Required work: What appears from the first line of the records below through the line containing "C203: 220uF (plus" must be reproduced verbatim.

Dataset entries:
-------------------------

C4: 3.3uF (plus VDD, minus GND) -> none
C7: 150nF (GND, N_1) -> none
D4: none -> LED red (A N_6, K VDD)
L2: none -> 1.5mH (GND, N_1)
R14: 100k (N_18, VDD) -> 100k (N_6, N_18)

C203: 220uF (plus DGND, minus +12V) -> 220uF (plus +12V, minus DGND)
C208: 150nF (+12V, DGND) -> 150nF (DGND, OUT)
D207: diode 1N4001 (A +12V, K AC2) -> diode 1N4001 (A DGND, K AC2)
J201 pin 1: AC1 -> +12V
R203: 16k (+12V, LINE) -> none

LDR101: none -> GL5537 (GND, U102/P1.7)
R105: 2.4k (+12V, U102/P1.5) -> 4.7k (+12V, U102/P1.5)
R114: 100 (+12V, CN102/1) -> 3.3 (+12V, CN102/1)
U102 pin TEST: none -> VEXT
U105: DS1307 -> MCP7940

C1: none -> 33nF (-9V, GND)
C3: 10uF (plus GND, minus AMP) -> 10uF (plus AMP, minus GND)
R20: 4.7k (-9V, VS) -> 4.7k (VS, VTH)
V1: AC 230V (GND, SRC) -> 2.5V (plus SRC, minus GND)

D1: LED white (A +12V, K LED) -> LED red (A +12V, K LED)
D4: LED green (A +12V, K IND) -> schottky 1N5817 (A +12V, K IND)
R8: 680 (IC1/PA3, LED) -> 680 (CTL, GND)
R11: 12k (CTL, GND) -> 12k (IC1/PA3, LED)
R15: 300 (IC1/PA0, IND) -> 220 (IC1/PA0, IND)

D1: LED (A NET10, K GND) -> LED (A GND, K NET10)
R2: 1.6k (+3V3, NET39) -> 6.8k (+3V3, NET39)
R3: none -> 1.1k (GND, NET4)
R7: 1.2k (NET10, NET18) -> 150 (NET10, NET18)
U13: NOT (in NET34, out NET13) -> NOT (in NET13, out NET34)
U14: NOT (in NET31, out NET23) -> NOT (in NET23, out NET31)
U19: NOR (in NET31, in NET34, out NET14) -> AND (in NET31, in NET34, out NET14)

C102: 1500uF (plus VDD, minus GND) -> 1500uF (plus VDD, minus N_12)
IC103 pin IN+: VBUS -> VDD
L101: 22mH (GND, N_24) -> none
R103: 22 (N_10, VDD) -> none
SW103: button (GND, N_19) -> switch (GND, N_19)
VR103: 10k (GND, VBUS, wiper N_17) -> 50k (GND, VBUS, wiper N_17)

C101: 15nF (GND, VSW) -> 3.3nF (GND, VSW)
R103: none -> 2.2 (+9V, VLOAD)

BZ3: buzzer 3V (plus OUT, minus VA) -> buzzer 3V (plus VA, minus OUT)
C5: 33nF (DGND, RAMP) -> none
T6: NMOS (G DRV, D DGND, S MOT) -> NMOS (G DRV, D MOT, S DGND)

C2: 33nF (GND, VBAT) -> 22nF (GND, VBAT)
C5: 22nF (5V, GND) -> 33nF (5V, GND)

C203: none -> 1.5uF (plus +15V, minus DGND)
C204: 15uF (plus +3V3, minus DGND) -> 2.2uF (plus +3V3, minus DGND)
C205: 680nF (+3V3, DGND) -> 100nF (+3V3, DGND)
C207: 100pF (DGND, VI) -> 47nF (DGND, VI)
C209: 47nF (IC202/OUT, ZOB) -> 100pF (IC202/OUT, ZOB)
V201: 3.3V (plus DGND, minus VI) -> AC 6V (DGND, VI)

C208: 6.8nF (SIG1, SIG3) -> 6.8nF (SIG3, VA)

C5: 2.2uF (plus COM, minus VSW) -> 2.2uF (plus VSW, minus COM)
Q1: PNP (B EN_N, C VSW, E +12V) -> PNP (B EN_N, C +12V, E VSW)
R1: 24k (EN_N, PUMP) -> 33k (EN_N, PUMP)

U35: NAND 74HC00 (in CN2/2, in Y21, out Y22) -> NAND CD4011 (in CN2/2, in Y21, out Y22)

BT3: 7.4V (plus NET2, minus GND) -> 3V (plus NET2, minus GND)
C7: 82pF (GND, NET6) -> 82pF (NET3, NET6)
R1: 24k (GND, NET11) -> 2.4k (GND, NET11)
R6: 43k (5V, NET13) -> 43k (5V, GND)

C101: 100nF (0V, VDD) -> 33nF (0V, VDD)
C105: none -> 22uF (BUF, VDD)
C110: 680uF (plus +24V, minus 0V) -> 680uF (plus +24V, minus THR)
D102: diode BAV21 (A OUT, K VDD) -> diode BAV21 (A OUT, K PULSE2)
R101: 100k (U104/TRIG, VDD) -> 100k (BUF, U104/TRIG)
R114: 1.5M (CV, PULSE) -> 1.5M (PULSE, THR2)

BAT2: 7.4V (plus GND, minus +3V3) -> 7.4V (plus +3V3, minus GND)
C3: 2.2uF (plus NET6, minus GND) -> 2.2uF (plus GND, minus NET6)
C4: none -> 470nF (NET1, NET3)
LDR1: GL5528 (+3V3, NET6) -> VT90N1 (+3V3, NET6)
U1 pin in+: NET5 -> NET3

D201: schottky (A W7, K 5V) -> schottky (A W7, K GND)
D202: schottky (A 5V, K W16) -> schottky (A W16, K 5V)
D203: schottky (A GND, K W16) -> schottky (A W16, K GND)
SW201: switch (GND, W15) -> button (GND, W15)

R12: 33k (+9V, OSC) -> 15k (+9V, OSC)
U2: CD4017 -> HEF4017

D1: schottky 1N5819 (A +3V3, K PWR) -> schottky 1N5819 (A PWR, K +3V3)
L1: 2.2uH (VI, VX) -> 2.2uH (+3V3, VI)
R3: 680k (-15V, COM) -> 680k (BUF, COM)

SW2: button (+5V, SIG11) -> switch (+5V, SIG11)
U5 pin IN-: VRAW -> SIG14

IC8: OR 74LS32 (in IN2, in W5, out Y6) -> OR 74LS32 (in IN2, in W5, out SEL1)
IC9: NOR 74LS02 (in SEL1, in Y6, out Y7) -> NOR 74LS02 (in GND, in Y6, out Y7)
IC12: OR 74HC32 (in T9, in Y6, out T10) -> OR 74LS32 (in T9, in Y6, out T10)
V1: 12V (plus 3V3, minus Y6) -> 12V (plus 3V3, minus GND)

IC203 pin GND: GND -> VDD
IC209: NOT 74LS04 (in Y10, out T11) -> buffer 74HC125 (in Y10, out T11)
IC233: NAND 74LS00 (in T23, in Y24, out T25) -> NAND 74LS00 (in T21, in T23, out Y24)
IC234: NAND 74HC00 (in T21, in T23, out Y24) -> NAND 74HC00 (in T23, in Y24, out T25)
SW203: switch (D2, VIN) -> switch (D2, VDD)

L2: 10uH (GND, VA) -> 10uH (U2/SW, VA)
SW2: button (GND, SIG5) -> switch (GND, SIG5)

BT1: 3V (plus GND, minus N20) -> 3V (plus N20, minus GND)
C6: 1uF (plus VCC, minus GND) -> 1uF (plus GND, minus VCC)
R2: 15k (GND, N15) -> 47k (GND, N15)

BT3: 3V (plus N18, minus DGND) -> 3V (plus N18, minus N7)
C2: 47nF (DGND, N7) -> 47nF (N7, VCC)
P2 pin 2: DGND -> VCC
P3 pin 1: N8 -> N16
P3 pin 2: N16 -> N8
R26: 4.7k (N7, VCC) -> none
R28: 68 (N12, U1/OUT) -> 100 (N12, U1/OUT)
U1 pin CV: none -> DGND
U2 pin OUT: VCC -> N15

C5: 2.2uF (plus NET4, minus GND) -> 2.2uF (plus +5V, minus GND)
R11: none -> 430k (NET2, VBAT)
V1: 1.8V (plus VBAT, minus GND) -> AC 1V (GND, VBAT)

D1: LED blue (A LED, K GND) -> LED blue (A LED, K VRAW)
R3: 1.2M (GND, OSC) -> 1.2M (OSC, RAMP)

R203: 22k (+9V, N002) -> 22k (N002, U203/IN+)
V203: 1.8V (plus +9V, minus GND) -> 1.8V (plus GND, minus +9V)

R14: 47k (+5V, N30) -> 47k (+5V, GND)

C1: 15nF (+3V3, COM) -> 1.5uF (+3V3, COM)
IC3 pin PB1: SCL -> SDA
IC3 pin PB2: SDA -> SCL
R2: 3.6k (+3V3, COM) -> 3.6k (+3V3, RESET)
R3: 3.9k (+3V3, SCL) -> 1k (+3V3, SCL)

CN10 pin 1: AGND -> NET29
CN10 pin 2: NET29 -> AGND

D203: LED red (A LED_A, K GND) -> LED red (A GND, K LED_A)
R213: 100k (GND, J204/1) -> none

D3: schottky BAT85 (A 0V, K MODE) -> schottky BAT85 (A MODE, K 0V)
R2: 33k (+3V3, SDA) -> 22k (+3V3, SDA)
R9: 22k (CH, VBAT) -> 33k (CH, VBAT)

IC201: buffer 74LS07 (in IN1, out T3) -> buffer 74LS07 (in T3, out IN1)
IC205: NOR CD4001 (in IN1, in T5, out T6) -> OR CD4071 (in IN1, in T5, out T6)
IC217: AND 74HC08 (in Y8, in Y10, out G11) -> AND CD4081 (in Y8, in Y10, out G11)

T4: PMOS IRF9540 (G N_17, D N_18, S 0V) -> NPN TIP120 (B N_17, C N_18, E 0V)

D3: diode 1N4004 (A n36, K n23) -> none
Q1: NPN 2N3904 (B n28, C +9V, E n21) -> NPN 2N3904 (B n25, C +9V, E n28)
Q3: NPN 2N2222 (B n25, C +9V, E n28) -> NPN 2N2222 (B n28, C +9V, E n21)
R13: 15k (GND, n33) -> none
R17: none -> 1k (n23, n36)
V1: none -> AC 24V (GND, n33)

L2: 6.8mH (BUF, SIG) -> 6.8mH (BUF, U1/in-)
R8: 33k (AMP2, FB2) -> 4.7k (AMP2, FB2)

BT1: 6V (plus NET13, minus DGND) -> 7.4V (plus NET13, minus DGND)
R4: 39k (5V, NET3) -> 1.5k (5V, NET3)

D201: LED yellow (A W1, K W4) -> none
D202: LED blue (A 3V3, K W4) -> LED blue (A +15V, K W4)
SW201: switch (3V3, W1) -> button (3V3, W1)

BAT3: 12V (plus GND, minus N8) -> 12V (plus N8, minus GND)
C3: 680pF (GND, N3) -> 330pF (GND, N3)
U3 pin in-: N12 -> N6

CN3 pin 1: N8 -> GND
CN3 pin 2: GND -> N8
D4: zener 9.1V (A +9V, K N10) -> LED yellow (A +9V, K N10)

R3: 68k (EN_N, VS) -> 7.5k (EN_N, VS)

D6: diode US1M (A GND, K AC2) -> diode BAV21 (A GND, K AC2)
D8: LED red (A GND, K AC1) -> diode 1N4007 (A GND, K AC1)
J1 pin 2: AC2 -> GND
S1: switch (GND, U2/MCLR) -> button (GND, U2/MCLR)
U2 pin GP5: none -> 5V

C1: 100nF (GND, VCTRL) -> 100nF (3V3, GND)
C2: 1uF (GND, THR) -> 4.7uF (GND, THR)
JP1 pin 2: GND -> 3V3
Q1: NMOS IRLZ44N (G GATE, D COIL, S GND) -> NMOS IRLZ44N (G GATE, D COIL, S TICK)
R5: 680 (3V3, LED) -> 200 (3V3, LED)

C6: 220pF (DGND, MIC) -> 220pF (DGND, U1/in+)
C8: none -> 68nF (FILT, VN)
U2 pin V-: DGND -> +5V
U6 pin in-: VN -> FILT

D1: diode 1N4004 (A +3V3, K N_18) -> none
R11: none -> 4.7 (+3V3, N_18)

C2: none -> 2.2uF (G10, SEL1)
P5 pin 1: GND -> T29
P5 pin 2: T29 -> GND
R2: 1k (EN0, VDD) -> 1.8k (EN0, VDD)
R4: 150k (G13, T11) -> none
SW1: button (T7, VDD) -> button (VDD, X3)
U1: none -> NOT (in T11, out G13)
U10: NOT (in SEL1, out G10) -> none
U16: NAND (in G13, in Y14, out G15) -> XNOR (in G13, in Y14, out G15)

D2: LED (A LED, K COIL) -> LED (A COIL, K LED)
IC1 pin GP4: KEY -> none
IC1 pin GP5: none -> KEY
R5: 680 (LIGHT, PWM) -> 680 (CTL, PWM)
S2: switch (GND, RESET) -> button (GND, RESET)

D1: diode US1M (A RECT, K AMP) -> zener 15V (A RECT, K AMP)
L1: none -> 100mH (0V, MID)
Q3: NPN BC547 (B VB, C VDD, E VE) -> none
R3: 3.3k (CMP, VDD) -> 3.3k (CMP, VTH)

-------------------------

Expected answer:
C4: 3.3uF (plus VDD, minus GND) -> none
C7: 150nF (GND, N_1) -> none
D4: none -> LED red (A N_6, K VDD)
L2: none -> 1.5mH (GND, N_1)
R14: 100k (N_18, VDD) -> 100k (N_6, N_18)

C203: 220uF (plus DGND, minus +12V) -> 220uF (plus +12V, minus DGND)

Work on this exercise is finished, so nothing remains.